| Required work |
Retype, word for word, each line between the lines holding "swapped | brown" and "shifted | orange hat", inclusive, and leave the rest of the data alone.

| Task input |
'''

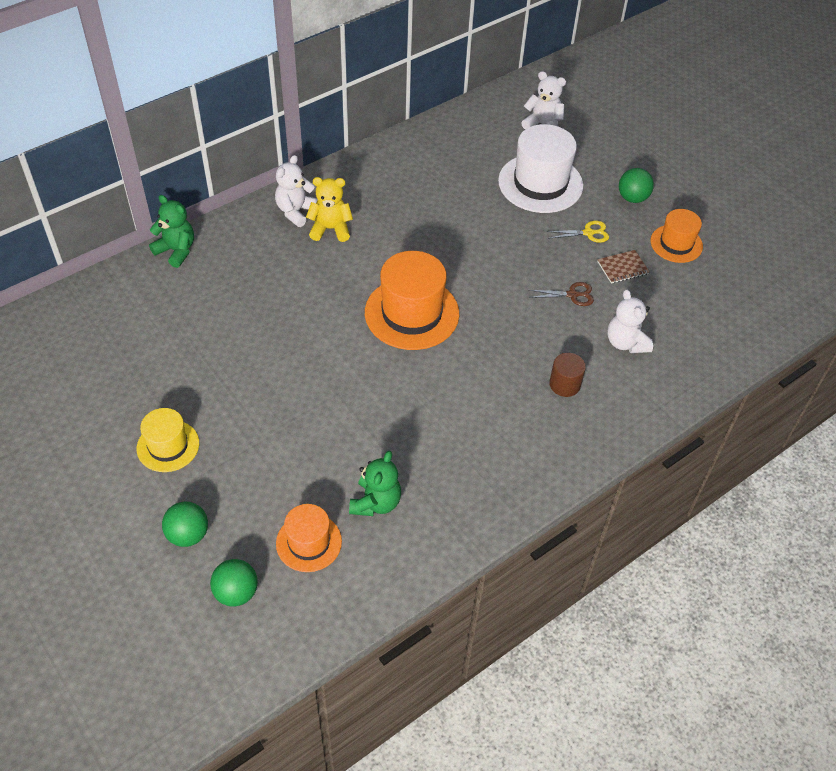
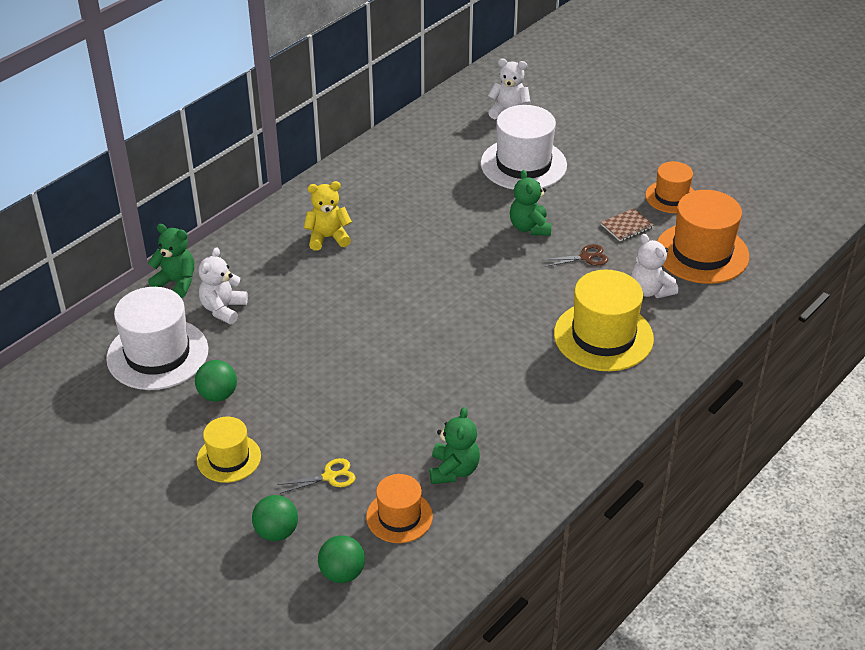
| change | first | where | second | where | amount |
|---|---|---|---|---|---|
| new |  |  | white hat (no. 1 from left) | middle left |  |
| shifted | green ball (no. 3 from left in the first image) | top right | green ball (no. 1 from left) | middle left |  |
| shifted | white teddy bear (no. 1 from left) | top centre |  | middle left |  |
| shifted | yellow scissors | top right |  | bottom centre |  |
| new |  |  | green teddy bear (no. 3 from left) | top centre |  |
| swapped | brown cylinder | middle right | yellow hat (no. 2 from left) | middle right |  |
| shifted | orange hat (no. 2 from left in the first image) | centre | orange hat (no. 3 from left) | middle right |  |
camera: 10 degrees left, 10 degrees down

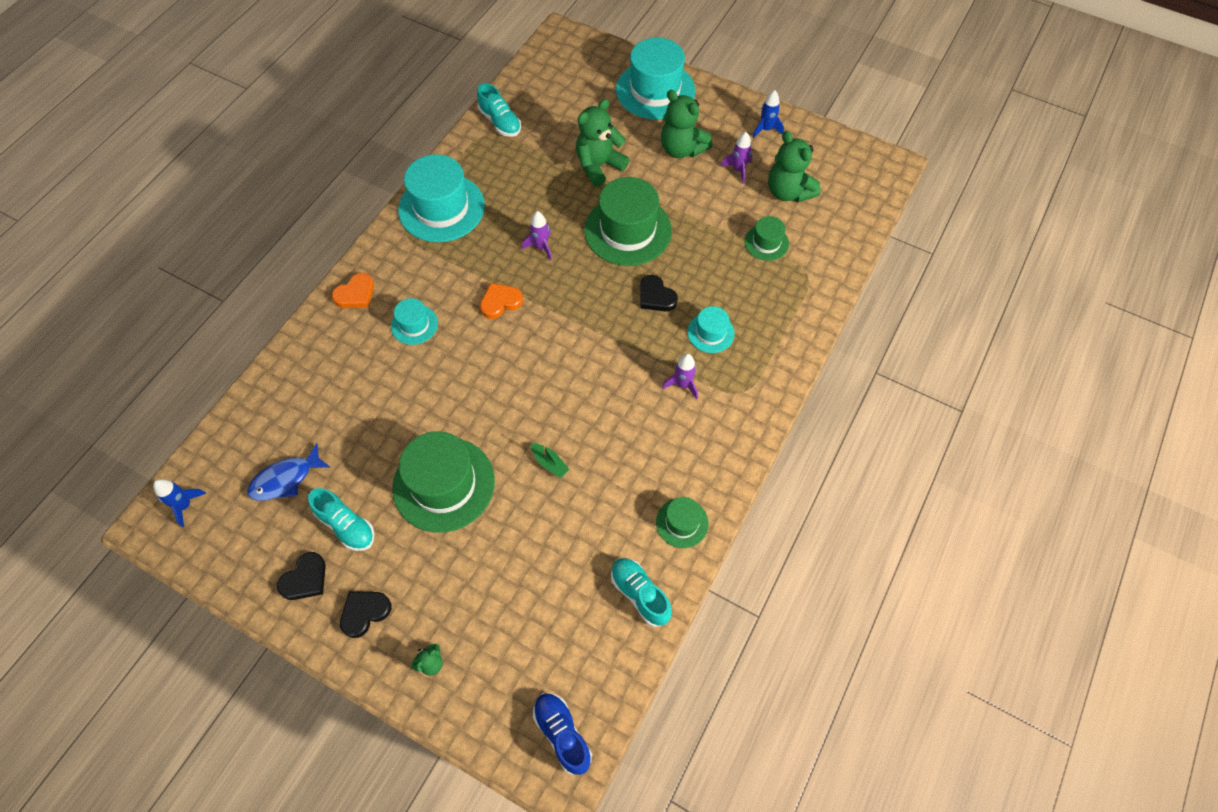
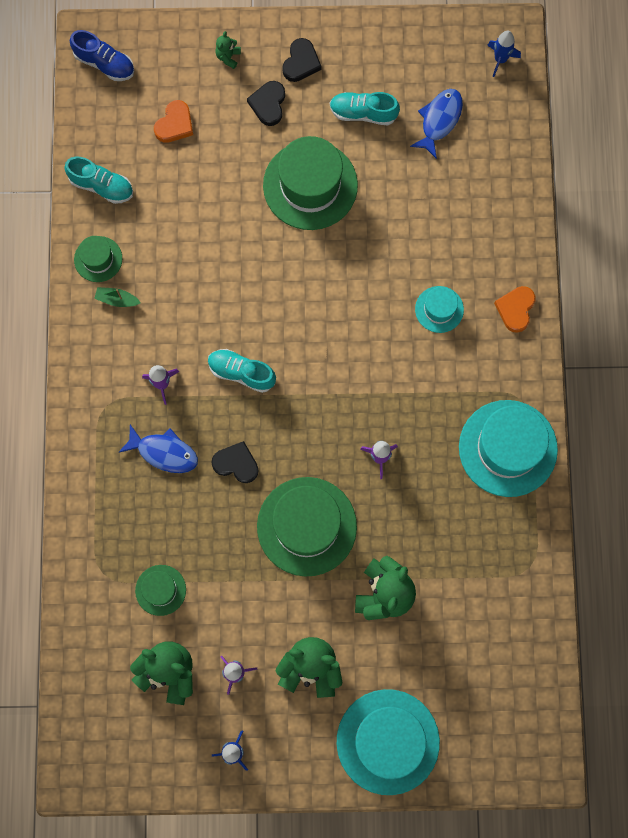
| change | first | where | second | where | amount |
|---|---|---|---|---|---|
| shifted | green boat | centre |  | middle left |  |
| swapped | turquoise hat (no. 4 from left) | centre | blue fish (no. 1 from left) | middle left |  |
| shifted | orange heart (no. 2 from left in the first image) | centre | orange heart (no. 1 from left) | top left |  |
| shifted | turquoise shoe (no. 2 from left) | top centre |  | centre |  |
| shifted | black heart (no. 1 from left in the first image) | bottom left | black heart (no. 2 from left) | top centre |  |
camera: 150 degrees right, 15 degrees up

'''

| Task output |
| swapped | brown cylinder | middle right | yellow hat (no. 2 from left) | middle right |  |
| shifted | orange hat (no. 2 from left in the first image) | centre | orange hat (no. 3 from left) | middle right |  |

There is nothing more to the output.